Records taken from a data source
····················

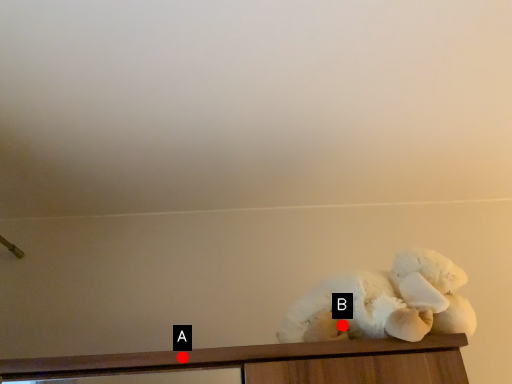
Question: Two points are circled on the image, labeled by A and B beside each circle. Which point appears farthest from the camera in this image?

Choices:
 (A) A is further
 (B) B is further

Answer: (B)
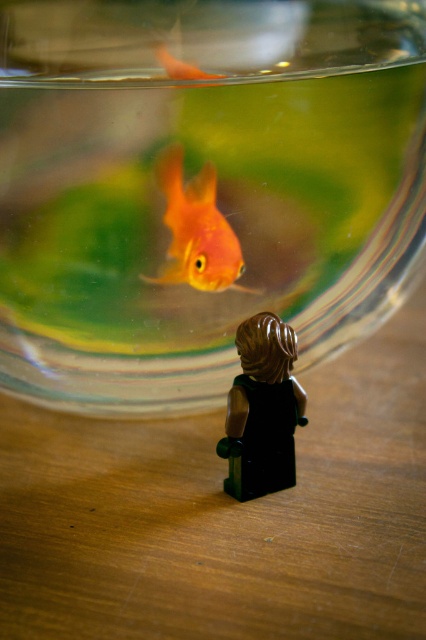
Can you confirm if shiny orange fish at center is wider than orange matte/glossy goldfish at upper center?

Correct, the width of shiny orange fish at center exceeds that of orange matte/glossy goldfish at upper center.

Between shiny orange fish at center and orange matte/glossy goldfish at upper center, which one has less height?

orange matte/glossy goldfish at upper center

Where is `shiny orange fish at center`? The height and width of the screenshot is (640, 426). shiny orange fish at center is located at coordinates (196, 230).

The image size is (426, 640). Find the location of `shiny orange fish at center`. shiny orange fish at center is located at coordinates (196, 230).

Which of these two, transparent glass bowl at center or orange matte/glossy goldfish at upper center, stands shorter?

Standing shorter between the two is orange matte/glossy goldfish at upper center.

Does transparent glass bowl at center appear under orange matte/glossy goldfish at upper center?

Correct, transparent glass bowl at center is located below orange matte/glossy goldfish at upper center.

Between point (25, 211) and point (184, 67), which one is positioned in front?

Point (184, 67) is more forward.

Locate an element on the screen. Image resolution: width=426 pixels, height=640 pixels. transparent glass bowl at center is located at coordinates (201, 188).

Who is more forward, (411, 33) or (210, 180)?

Point (210, 180) is in front.

Can you confirm if transparent glass bowl at center is bigger than shiny orange fish at center?

Yes, transparent glass bowl at center is bigger than shiny orange fish at center.

Is point (95, 52) closer to camera compared to point (198, 273)?

Yes, it is.

Find the location of a particular element. This screenshot has height=640, width=426. transparent glass bowl at center is located at coordinates (201, 188).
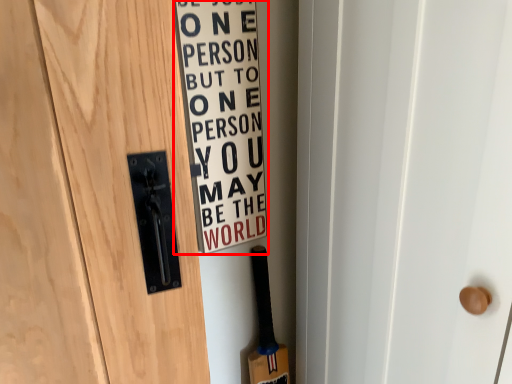
Question: From the image's perspective, what is the correct spatial relationship of warning sign (annotated by the red box) in relation to baseball bat?

Choices:
 (A) below
 (B) above

Answer: (B)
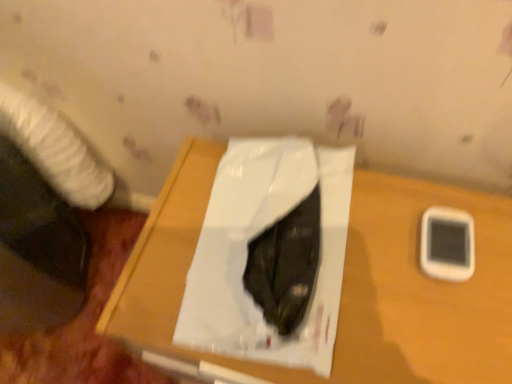
Locate an element on the screen. free spot above wooden table at center (from a real-world perspective) is located at coordinates (342, 269).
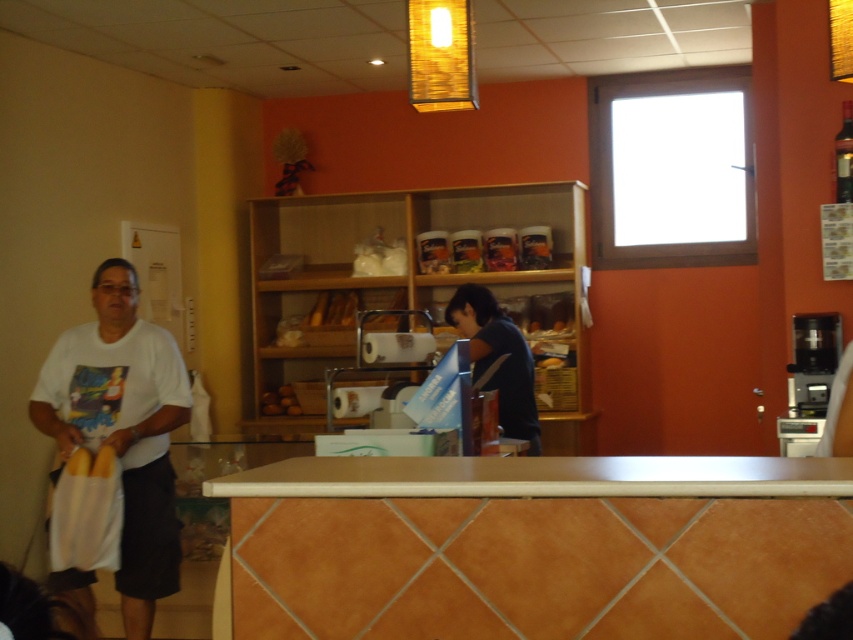
You are a customer in the bakery and want to place your bag on the smooth beige counter at center. However, there is a white cotton shirt at left on it. Can you put your bag there without moving the shirt?

The smooth beige counter at center occupies less space than the white cotton shirt at left, so there might not be enough room to place your bag without disturbing the shirt.

You are a customer standing at the entrance of the bakery. You see the light brown wood counter top at center. Can you estimate the coordinates of the counter top relative to your position?

The light brown wood counter top at center is located at point (540,477) relative to your position.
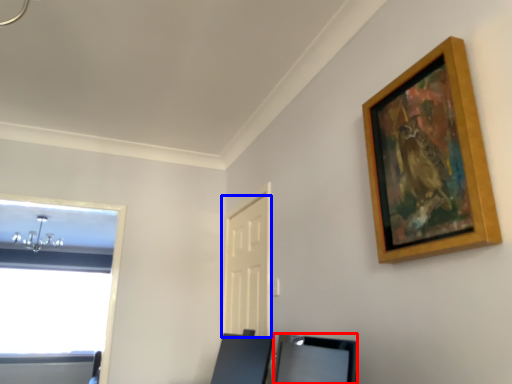
Question: Which object is further to the camera taking this photo, vanity (highlighted by a red box) or door (highlighted by a blue box)?

Choices:
 (A) vanity
 (B) door

Answer: (B)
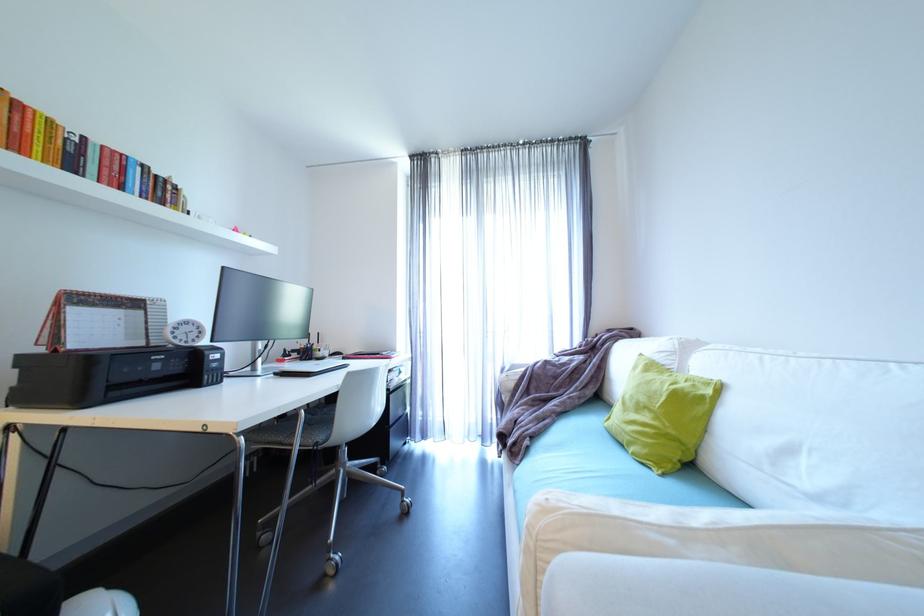
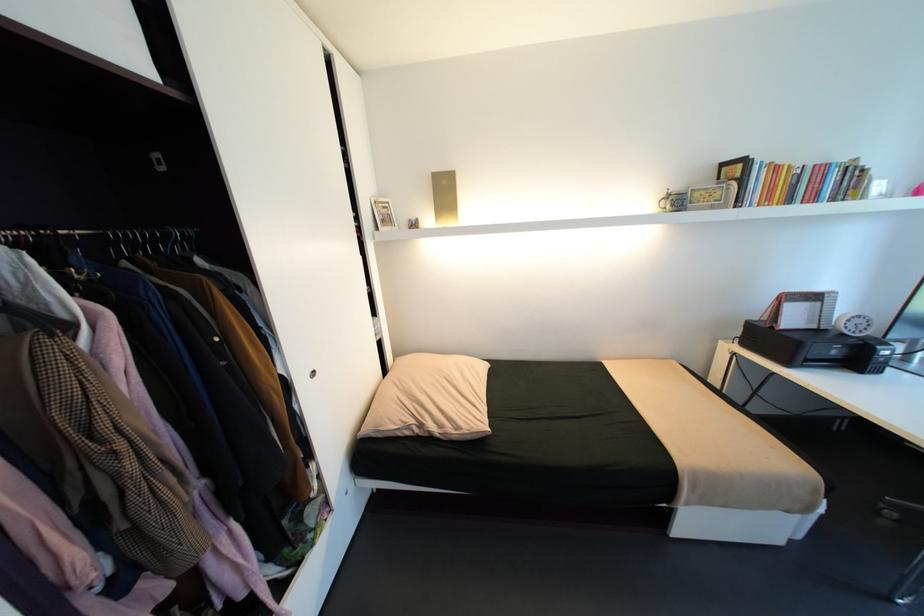
Where in the second image is the point corresponding to [64,351] from the first image?

(779, 328)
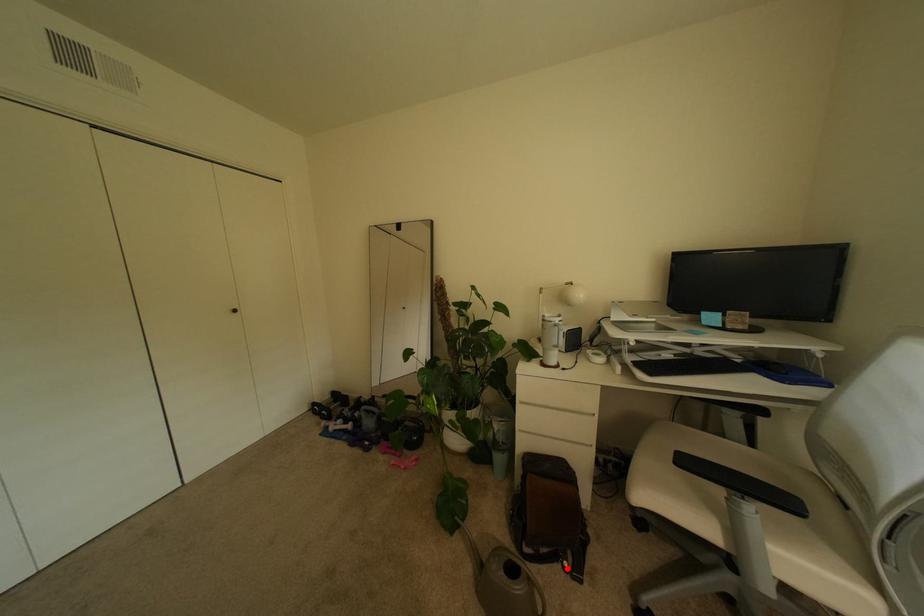
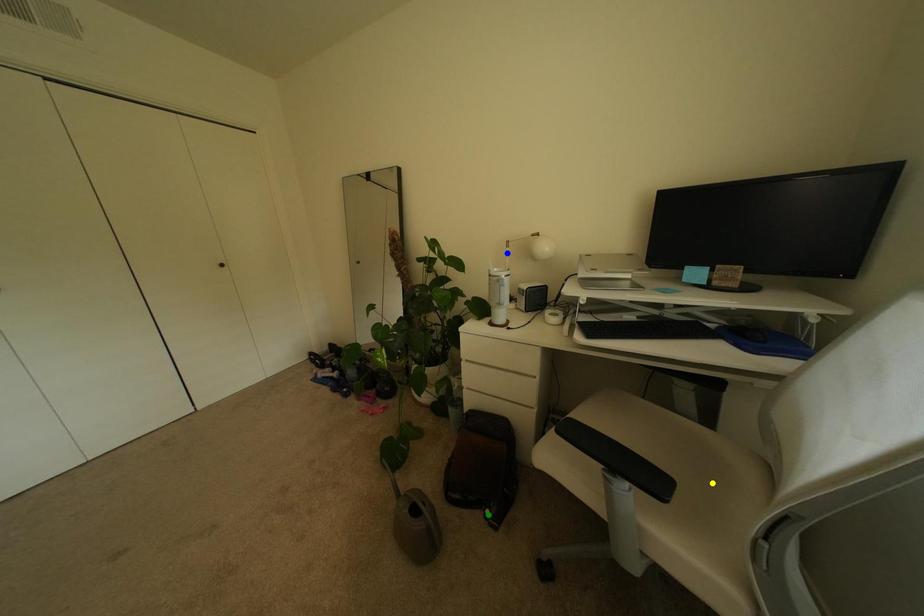
Question: I am providing you with two images of the same scene from different viewpoints. A red point is marked on the first image. You are given multiple points on the second image. Which point in image 2 is actually the same real-world point as the red point in image 1?

Choices:
 (A) yellow point
 (B) blue point
 (C) green point

Answer: (C)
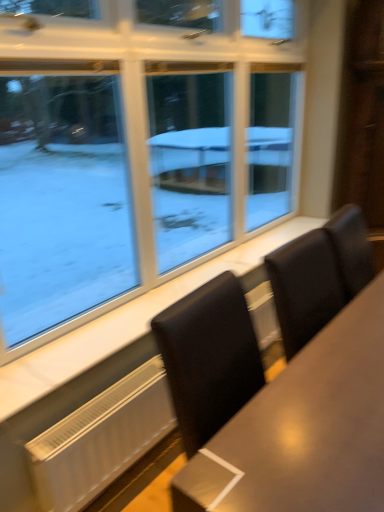
This screenshot has width=384, height=512. Describe the element at coordinates (136, 147) in the screenshot. I see `clear glass window at upper left` at that location.

This screenshot has width=384, height=512. I want to click on matte brown table at center, so click(304, 429).

From a real-world perspective, which is physically below, clear glass window at upper left or matte brown table at center?

In real-world perspective, matte brown table at center is lower.

Based on their sizes in the image, would you say clear glass window at upper left is bigger or smaller than matte brown table at center?

Clearly, clear glass window at upper left is smaller in size than matte brown table at center.

Which point is more forward, (90, 13) or (343, 411)?

Positioned in front is point (343, 411).

Considering the relative sizes of clear glass window at upper left and matte brown table at center in the image provided, is clear glass window at upper left shorter than matte brown table at center?

Incorrect, the height of clear glass window at upper left does not fall short of that of matte brown table at center.

Which object is further away from the camera taking this photo, matte brown table at center or clear glass window at upper left?

clear glass window at upper left is behind.

Can you confirm if matte brown table at center is positioned to the right of clear glass window at upper left?

Correct, you'll find matte brown table at center to the right of clear glass window at upper left.

Does matte brown table at center have a lesser width compared to clear glass window at upper left?

Incorrect, the width of matte brown table at center is not less than that of clear glass window at upper left.

Is white matte radiator at lower left shorter than white marble window sill at lower center?

No.

Is there a large distance between white matte radiator at lower left and white marble window sill at lower center?

No, white matte radiator at lower left is not far away from white marble window sill at lower center.

Which is less distant, (x=56, y=431) or (x=194, y=282)?

The point (x=56, y=431) is more forward.

Is white matte radiator at lower left aimed at white marble window sill at lower center?

No, white matte radiator at lower left does not turn towards white marble window sill at lower center.

Between matte brown table at center and white matte radiator at lower left, which one has smaller size?

white matte radiator at lower left is smaller.

Looking at their sizes, would you say matte brown table at center is wider or thinner than white matte radiator at lower left?

matte brown table at center is wider than white matte radiator at lower left.

From the image's perspective, is matte brown table at center on white matte radiator at lower left?

Yes, from the image's perspective, matte brown table at center is on top of white matte radiator at lower left.

From the image's perspective, which object appears higher, clear glass window at upper left or white marble window sill at lower center?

····················

_Try it_: Reproduce all of the records above word for word, line by line, and leave the pictures out.

_Reply_:
Question: Two points are circled on the image, labeled by A and B beside each circle. Which point appears farthest from the camera in this image?

Choices:
 (A) A is further
 (B) B is further

Answer: (B)
Can you confirm if shiny orange fish at center is wider than orange matte/glossy goldfish at upper center?

Correct, the width of shiny orange fish at center exceeds that of orange matte/glossy goldfish at upper center.

Between shiny orange fish at center and orange matte/glossy goldfish at upper center, which one has less height?

orange matte/glossy goldfish at upper center

Where is `shiny orange fish at center`? The height and width of the screenshot is (640, 426). shiny orange fish at center is located at coordinates (196, 230).

The image size is (426, 640). Find the location of `shiny orange fish at center`. shiny orange fish at center is located at coordinates (196, 230).

Which of these two, transparent glass bowl at center or orange matte/glossy goldfish at upper center, stands shorter?

Standing shorter between the two is orange matte/glossy goldfish at upper center.

Does transparent glass bowl at center appear under orange matte/glossy goldfish at upper center?

Correct, transparent glass bowl at center is located below orange matte/glossy goldfish at upper center.

Between point (25, 211) and point (184, 67), which one is positioned in front?

Point (184, 67) is more forward.

Locate an element on the screen. Image resolution: width=426 pixels, height=640 pixels. transparent glass bowl at center is located at coordinates (201, 188).

Who is more forward, (411, 33) or (210, 180)?

Point (210, 180) is in front.

Can you confirm if transparent glass bowl at center is bigger than shiny orange fish at center?

Yes, transparent glass bowl at center is bigger than shiny orange fish at center.

Is point (95, 52) closer to camera compared to point (198, 273)?

Yes, it is.

Find the location of a particular element. This screenshot has height=640, width=426. transparent glass bowl at center is located at coordinates (201, 188).
Question: From the image's perspective, what is the correct spatial relationship of warning sign (annotated by the red box) in relation to baseball bat?

Choices:
 (A) below
 (B) above

Answer: (B)
Locate an element on the screen. free spot above wooden table at center (from a real-world perspective) is located at coordinates (342, 269).
You are a customer in the bakery and want to place your bag on the smooth beige counter at center. However, there is a white cotton shirt at left on it. Can you put your bag there without moving the shirt?

The smooth beige counter at center occupies less space than the white cotton shirt at left, so there might not be enough room to place your bag without disturbing the shirt.

You are a customer standing at the entrance of the bakery. You see the light brown wood counter top at center. Can you estimate the coordinates of the counter top relative to your position?

The light brown wood counter top at center is located at point (540,477) relative to your position.
Question: Which object is further to the camera taking this photo, vanity (highlighted by a red box) or door (highlighted by a blue box)?

Choices:
 (A) vanity
 (B) door

Answer: (B)
Where in the second image is the point corresponding to [64,351] from the first image?

(779, 328)
Question: I am providing you with two images of the same scene from different viewpoints. A red point is marked on the first image. You are given multiple points on the second image. Which point in image 2 is actually the same real-world point as the red point in image 1?

Choices:
 (A) yellow point
 (B) blue point
 (C) green point

Answer: (C)
This screenshot has width=384, height=512. Describe the element at coordinates (136, 147) in the screenshot. I see `clear glass window at upper left` at that location.

This screenshot has width=384, height=512. I want to click on matte brown table at center, so click(304, 429).

From a real-world perspective, which is physically below, clear glass window at upper left or matte brown table at center?

In real-world perspective, matte brown table at center is lower.

Based on their sizes in the image, would you say clear glass window at upper left is bigger or smaller than matte brown table at center?

Clearly, clear glass window at upper left is smaller in size than matte brown table at center.

Which point is more forward, (90, 13) or (343, 411)?

Positioned in front is point (343, 411).

Considering the relative sizes of clear glass window at upper left and matte brown table at center in the image provided, is clear glass window at upper left shorter than matte brown table at center?

Incorrect, the height of clear glass window at upper left does not fall short of that of matte brown table at center.

Which object is further away from the camera taking this photo, matte brown table at center or clear glass window at upper left?

clear glass window at upper left is behind.

Can you confirm if matte brown table at center is positioned to the right of clear glass window at upper left?

Correct, you'll find matte brown table at center to the right of clear glass window at upper left.

Does matte brown table at center have a lesser width compared to clear glass window at upper left?

Incorrect, the width of matte brown table at center is not less than that of clear glass window at upper left.

Is white matte radiator at lower left shorter than white marble window sill at lower center?

No.

Is there a large distance between white matte radiator at lower left and white marble window sill at lower center?

No, white matte radiator at lower left is not far away from white marble window sill at lower center.

Which is less distant, (x=56, y=431) or (x=194, y=282)?

The point (x=56, y=431) is more forward.

Is white matte radiator at lower left aimed at white marble window sill at lower center?

No, white matte radiator at lower left does not turn towards white marble window sill at lower center.

Between matte brown table at center and white matte radiator at lower left, which one has smaller size?

white matte radiator at lower left is smaller.

Looking at their sizes, would you say matte brown table at center is wider or thinner than white matte radiator at lower left?

matte brown table at center is wider than white matte radiator at lower left.

From the image's perspective, is matte brown table at center on white matte radiator at lower left?

Yes, from the image's perspective, matte brown table at center is on top of white matte radiator at lower left.

From the image's perspective, which object appears higher, clear glass window at upper left or white marble window sill at lower center?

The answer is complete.